When the word "none" shows up in a line of the records below, copy that line.

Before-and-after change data
___

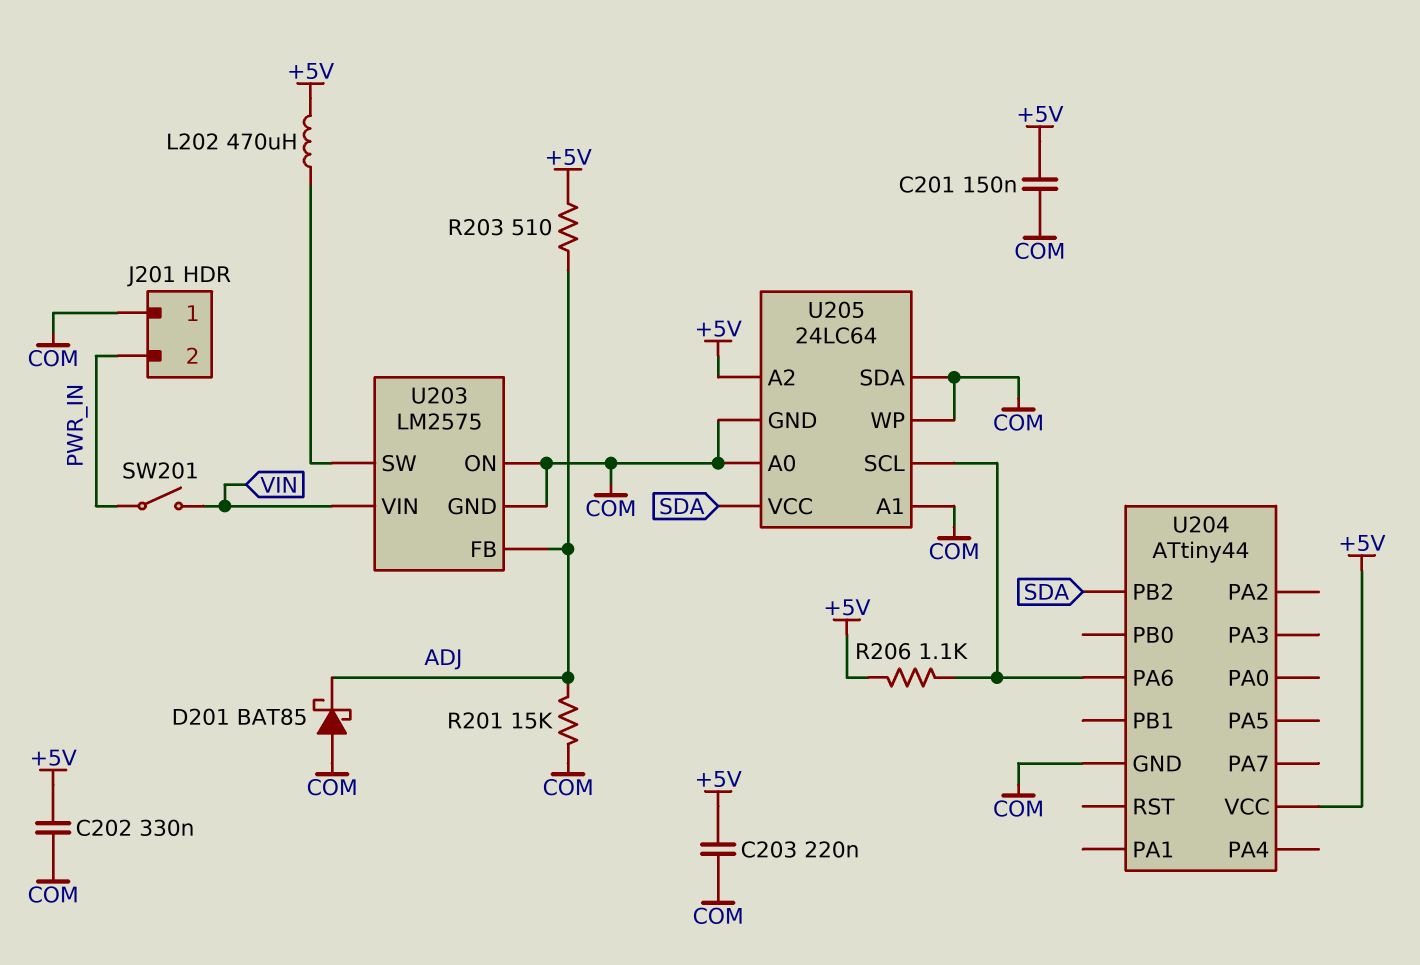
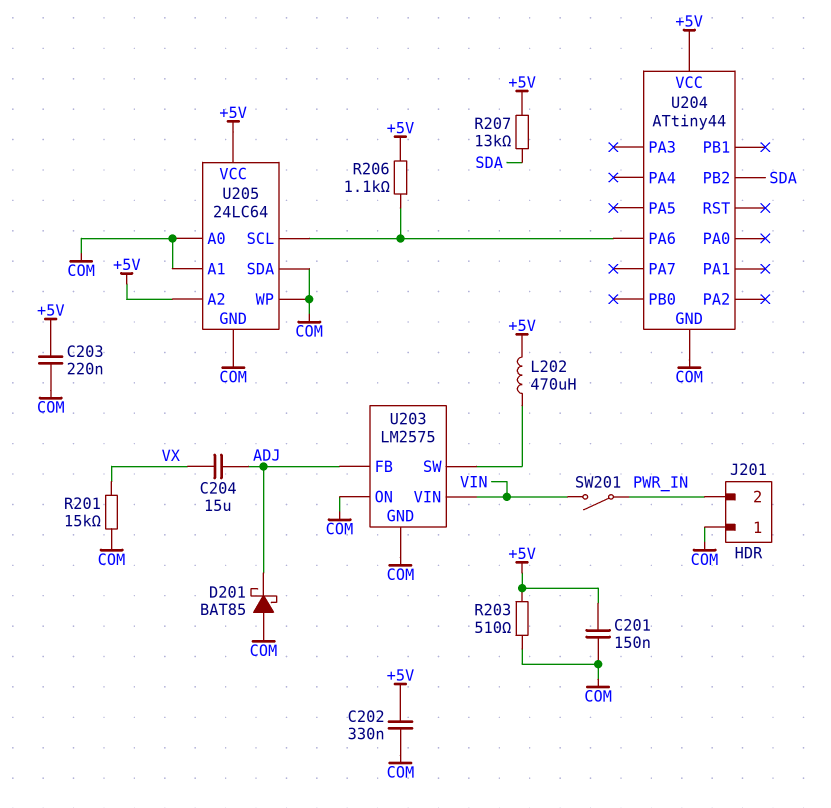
C204: none -> 15uF (ADJ, VX)
R201: 15k (ADJ, COM) -> 15k (COM, VX)
R203: 510 (+5V, ADJ) -> 510 (+5V, COM)
R207: none -> 13k (+5V, SDA)
U205 pin VCC: SDA -> +5V

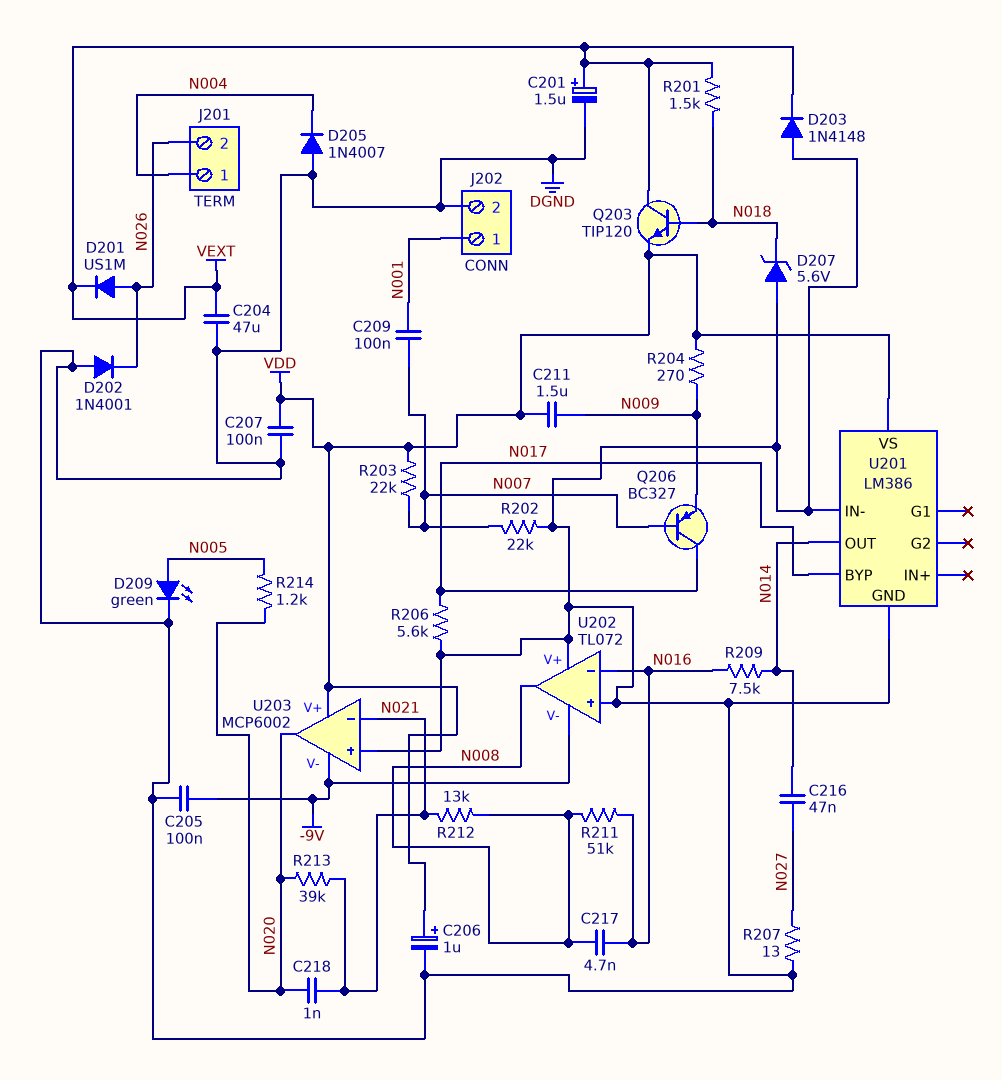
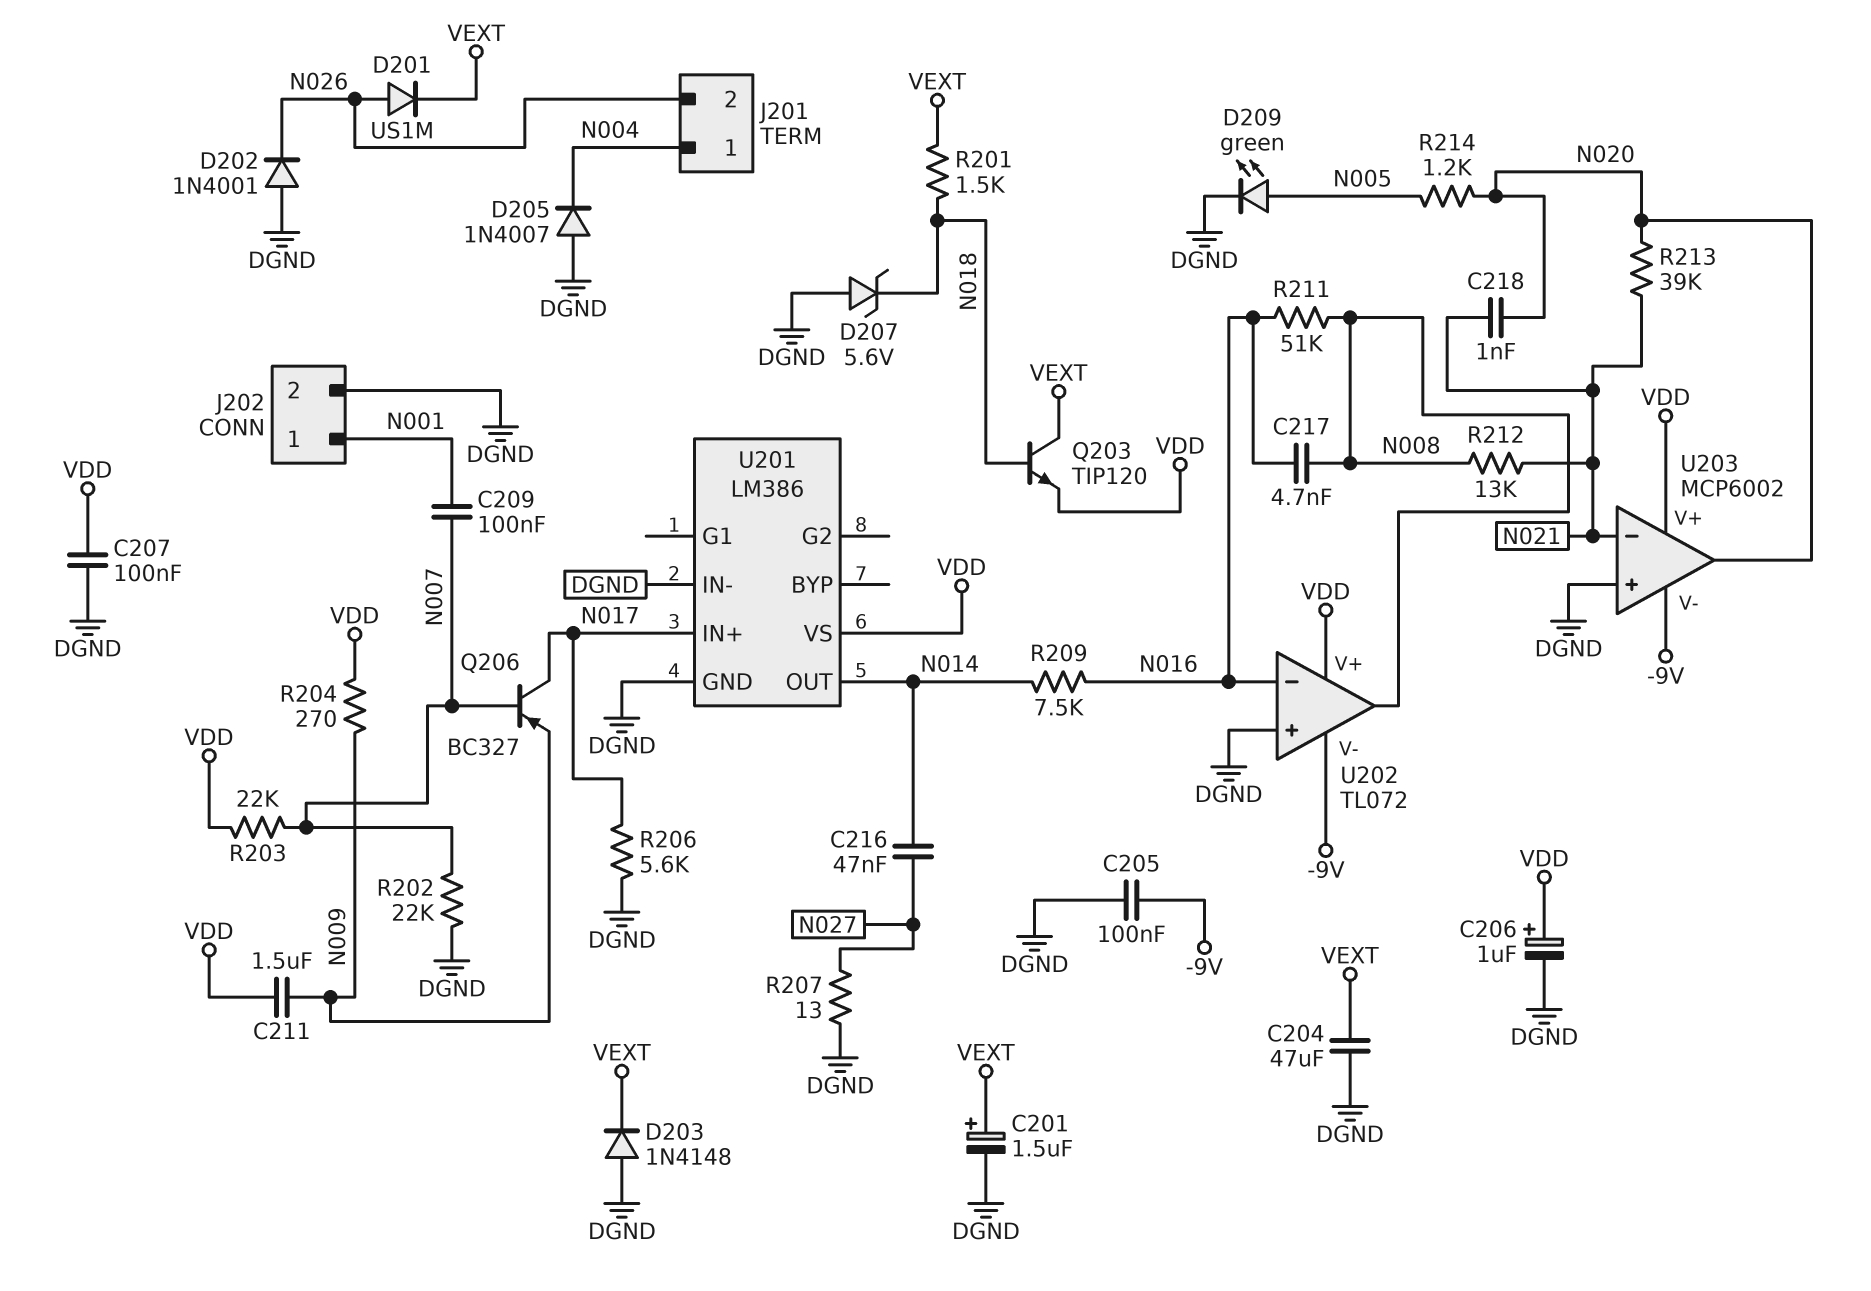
U201 pin BYP: N017 -> none
U201 pin IN+: none -> N017
U202 pin V+: DGND -> VDD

___

WORKED SOLUTION:
C204: none -> 15uF (ADJ, VX)
R207: none -> 13k (+5V, SDA)
U201 pin BYP: N017 -> none
U201 pin IN+: none -> N017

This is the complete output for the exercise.